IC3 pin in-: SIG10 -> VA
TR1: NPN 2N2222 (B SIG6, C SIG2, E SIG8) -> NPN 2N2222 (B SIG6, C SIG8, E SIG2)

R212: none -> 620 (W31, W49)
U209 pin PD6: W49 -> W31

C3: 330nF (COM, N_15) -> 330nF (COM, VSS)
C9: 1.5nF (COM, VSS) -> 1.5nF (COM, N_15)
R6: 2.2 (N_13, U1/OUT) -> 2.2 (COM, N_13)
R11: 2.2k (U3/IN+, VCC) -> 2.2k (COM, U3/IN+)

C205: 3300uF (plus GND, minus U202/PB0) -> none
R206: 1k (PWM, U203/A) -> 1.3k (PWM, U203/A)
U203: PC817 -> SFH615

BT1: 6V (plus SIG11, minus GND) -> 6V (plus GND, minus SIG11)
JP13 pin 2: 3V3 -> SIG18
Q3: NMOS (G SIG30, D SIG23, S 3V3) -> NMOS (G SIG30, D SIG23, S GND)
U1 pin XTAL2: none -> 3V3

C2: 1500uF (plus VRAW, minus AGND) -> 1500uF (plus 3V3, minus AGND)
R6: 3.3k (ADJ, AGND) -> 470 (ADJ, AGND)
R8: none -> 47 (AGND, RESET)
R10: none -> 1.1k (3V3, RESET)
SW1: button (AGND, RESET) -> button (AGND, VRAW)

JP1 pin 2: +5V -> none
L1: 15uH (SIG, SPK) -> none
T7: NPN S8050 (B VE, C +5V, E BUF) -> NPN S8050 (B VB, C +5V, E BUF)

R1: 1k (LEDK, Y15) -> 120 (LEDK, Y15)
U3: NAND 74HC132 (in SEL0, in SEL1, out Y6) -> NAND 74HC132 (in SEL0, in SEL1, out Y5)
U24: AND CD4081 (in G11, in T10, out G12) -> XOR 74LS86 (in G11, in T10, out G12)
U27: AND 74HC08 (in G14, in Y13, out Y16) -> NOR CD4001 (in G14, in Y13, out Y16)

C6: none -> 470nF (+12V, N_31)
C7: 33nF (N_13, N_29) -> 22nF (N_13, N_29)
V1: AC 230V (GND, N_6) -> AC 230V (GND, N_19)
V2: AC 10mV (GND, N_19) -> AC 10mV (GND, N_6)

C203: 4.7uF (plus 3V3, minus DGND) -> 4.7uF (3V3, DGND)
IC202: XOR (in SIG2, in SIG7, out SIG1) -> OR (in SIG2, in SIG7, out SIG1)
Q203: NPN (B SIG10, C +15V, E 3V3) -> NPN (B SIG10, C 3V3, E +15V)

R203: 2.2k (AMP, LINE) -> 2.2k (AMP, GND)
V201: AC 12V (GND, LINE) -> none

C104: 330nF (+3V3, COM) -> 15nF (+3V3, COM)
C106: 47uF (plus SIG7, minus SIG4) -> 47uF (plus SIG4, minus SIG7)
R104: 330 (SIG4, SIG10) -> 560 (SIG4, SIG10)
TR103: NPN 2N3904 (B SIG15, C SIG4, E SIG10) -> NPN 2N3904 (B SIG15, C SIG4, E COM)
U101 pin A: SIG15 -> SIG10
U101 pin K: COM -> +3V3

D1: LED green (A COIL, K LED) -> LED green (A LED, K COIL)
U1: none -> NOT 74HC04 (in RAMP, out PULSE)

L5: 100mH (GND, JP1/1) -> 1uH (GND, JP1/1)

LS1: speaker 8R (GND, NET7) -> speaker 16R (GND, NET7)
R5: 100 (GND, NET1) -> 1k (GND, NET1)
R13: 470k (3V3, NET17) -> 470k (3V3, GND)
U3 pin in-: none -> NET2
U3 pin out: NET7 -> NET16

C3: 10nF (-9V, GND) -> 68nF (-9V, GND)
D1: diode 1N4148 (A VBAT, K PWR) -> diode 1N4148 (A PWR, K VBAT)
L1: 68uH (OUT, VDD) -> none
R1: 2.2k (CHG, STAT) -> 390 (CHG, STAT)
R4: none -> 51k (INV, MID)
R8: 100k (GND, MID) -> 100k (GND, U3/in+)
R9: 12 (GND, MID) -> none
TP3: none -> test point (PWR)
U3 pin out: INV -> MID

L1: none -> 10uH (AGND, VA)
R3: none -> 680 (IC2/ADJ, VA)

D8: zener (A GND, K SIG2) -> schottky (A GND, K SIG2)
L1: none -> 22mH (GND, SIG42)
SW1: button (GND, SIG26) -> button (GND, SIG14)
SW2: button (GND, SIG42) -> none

┄┄┄┄┄┄┄┄┄┄

■ Brief
What lines in the data above carry "VRAW"? Return them all.

■ Solved exercise
C2: 1500uF (plus VRAW, minus AGND) -> 1500uF (plus 3V3, minus AGND)
SW1: button (AGND, RESET) -> button (AGND, VRAW)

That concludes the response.